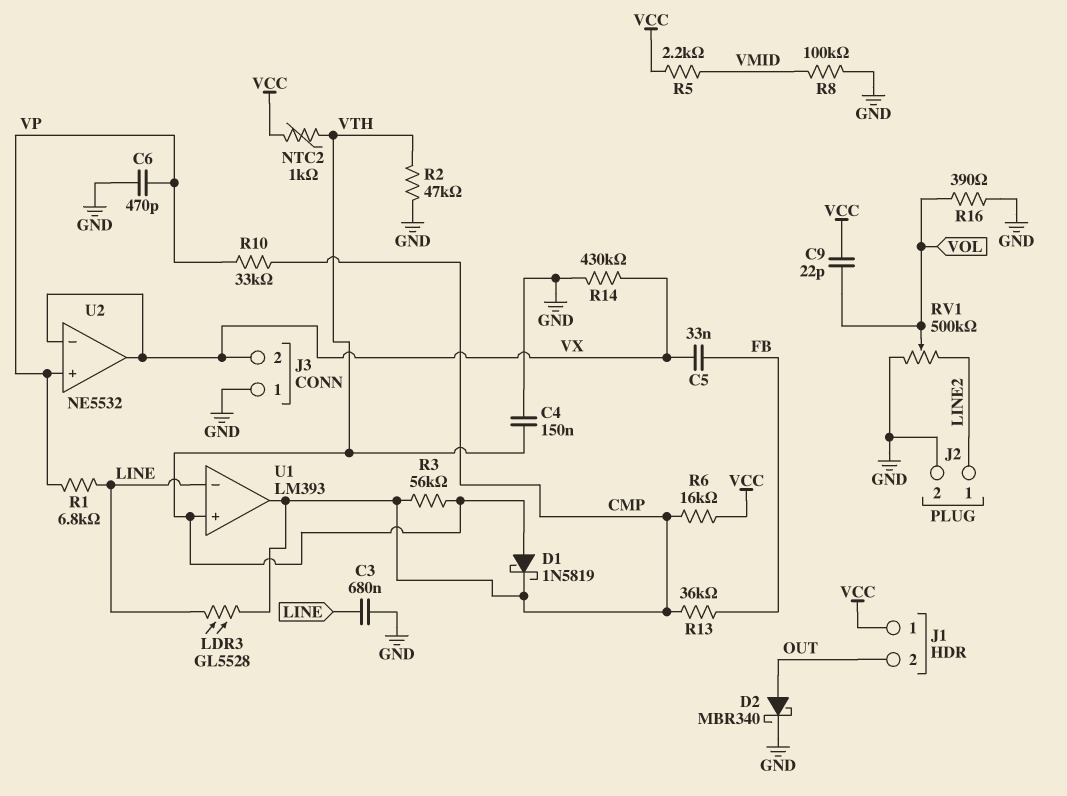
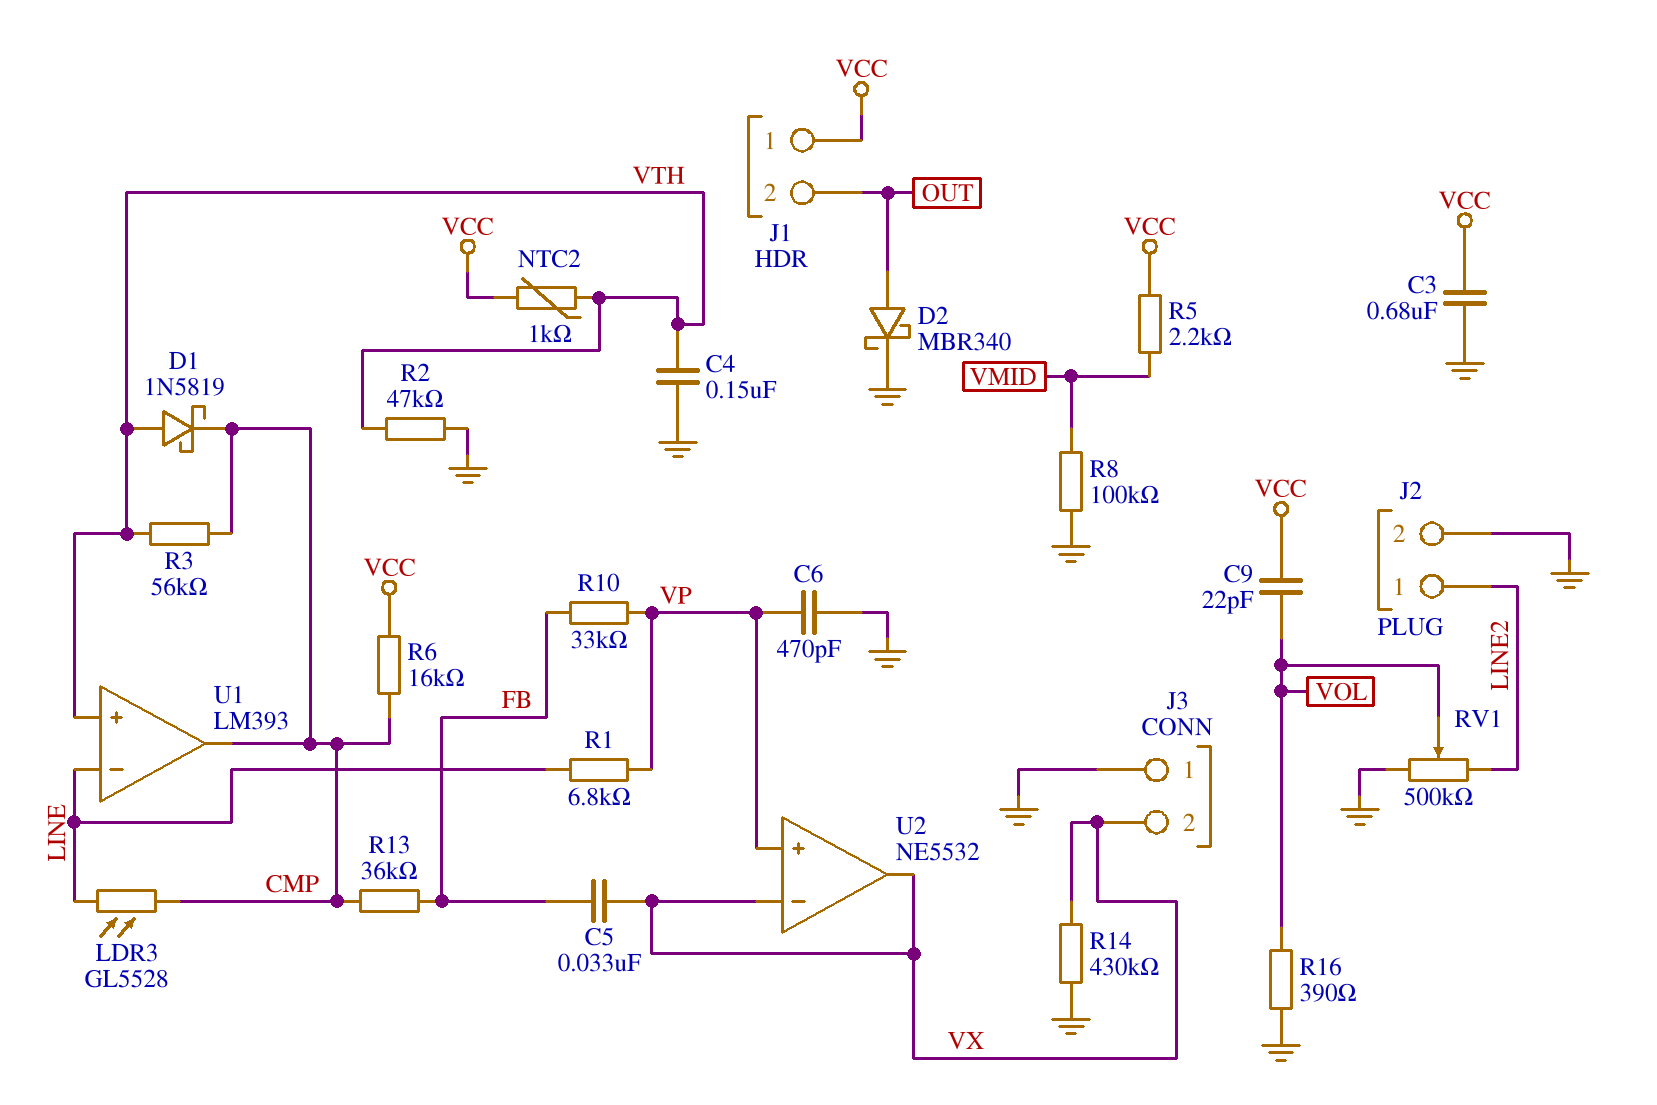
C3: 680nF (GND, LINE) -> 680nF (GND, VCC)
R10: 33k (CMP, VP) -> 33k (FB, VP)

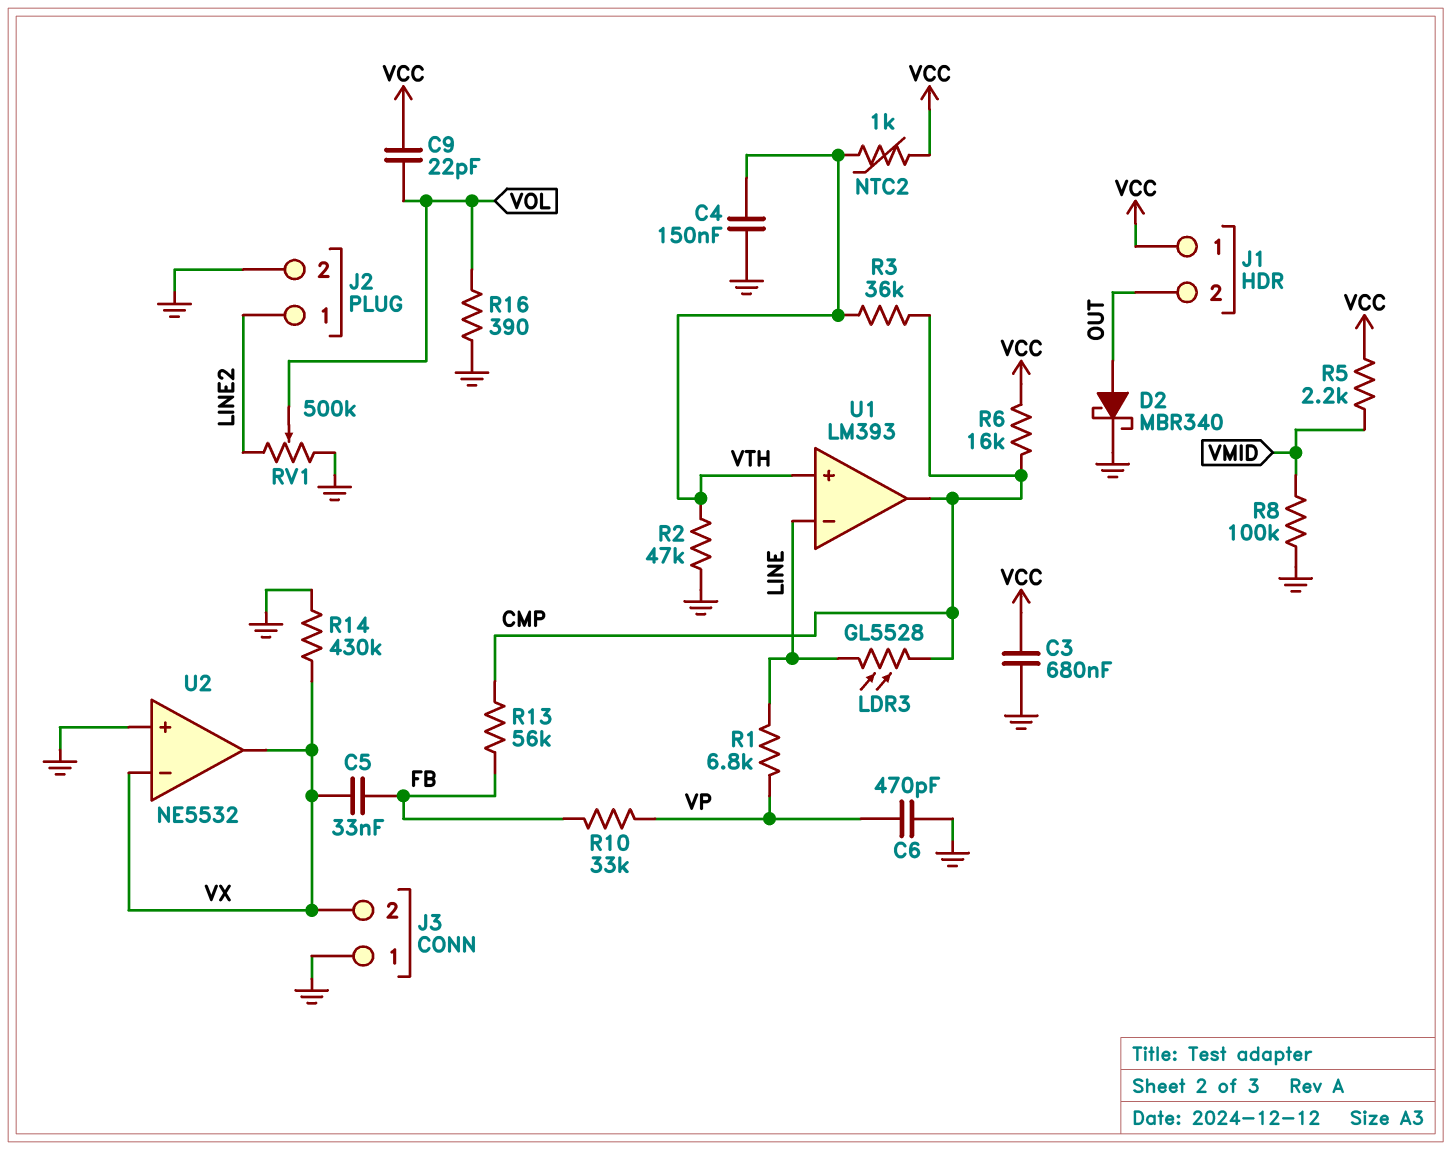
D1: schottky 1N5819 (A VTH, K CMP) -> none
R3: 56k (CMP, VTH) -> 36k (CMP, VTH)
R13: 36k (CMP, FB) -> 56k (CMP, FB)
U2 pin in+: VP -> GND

--- --- ---

→ Your goal:
In the transcription, every picture is to be excluded and the records above given again exactly.

→ Response below:
C3: 680nF (GND, LINE) -> 680nF (GND, VCC)
R10: 33k (CMP, VP) -> 33k (FB, VP)

D1: schottky 1N5819 (A VTH, K CMP) -> none
R3: 56k (CMP, VTH) -> 36k (CMP, VTH)
R13: 36k (CMP, FB) -> 56k (CMP, FB)
U2 pin in+: VP -> GND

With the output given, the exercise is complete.